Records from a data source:
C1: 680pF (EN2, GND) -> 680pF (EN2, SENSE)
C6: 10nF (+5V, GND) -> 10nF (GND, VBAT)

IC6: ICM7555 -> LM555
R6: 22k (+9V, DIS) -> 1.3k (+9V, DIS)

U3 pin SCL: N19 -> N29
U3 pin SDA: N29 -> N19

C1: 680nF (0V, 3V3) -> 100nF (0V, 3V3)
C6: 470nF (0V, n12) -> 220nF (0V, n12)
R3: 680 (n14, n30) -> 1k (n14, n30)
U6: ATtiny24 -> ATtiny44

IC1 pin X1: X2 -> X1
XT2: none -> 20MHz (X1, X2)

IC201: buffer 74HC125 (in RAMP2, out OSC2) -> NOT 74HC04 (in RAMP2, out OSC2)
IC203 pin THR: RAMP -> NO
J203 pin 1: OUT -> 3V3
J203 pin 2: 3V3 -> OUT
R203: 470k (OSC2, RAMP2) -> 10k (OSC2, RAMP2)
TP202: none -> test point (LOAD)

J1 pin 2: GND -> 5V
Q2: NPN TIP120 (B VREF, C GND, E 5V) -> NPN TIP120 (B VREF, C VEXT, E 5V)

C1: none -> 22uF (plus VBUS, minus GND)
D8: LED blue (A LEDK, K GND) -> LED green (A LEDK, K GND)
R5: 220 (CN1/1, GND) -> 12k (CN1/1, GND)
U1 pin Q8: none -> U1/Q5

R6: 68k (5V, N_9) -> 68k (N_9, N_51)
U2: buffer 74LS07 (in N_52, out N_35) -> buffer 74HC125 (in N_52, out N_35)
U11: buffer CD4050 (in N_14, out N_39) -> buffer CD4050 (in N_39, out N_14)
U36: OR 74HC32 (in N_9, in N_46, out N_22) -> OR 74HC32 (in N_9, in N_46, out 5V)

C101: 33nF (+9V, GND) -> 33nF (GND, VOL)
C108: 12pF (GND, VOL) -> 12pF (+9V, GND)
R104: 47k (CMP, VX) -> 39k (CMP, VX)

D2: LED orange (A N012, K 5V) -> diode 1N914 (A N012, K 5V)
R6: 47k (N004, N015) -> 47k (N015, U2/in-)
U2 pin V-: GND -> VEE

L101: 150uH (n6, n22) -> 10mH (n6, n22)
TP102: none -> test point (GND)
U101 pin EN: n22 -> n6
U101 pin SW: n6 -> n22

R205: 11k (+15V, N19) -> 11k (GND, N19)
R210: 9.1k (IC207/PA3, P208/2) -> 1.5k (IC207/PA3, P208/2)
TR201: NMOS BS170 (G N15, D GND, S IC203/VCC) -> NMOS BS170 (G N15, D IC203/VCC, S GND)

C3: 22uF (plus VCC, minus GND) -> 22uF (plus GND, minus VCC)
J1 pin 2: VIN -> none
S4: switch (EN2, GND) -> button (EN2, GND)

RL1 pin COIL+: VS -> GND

Goal of the exercise:
Send back the lines of the records word for word, from the very first through the line containing "D8: LED blue".

Answer to this task:
C1: 680pF (EN2, GND) -> 680pF (EN2, SENSE)
C6: 10nF (+5V, GND) -> 10nF (GND, VBAT)

IC6: ICM7555 -> LM555
R6: 22k (+9V, DIS) -> 1.3k (+9V, DIS)

U3 pin SCL: N19 -> N29
U3 pin SDA: N29 -> N19

C1: 680nF (0V, 3V3) -> 100nF (0V, 3V3)
C6: 470nF (0V, n12) -> 220nF (0V, n12)
R3: 680 (n14, n30) -> 1k (n14, n30)
U6: ATtiny24 -> ATtiny44

IC1 pin X1: X2 -> X1
XT2: none -> 20MHz (X1, X2)

IC201: buffer 74HC125 (in RAMP2, out OSC2) -> NOT 74HC04 (in RAMP2, out OSC2)
IC203 pin THR: RAMP -> NO
J203 pin 1: OUT -> 3V3
J203 pin 2: 3V3 -> OUT
R203: 470k (OSC2, RAMP2) -> 10k (OSC2, RAMP2)
TP202: none -> test point (LOAD)

J1 pin 2: GND -> 5V
Q2: NPN TIP120 (B VREF, C GND, E 5V) -> NPN TIP120 (B VREF, C VEXT, E 5V)

C1: none -> 22uF (plus VBUS, minus GND)
D8: LED blue (A LEDK, K GND) -> LED green (A LEDK, K GND)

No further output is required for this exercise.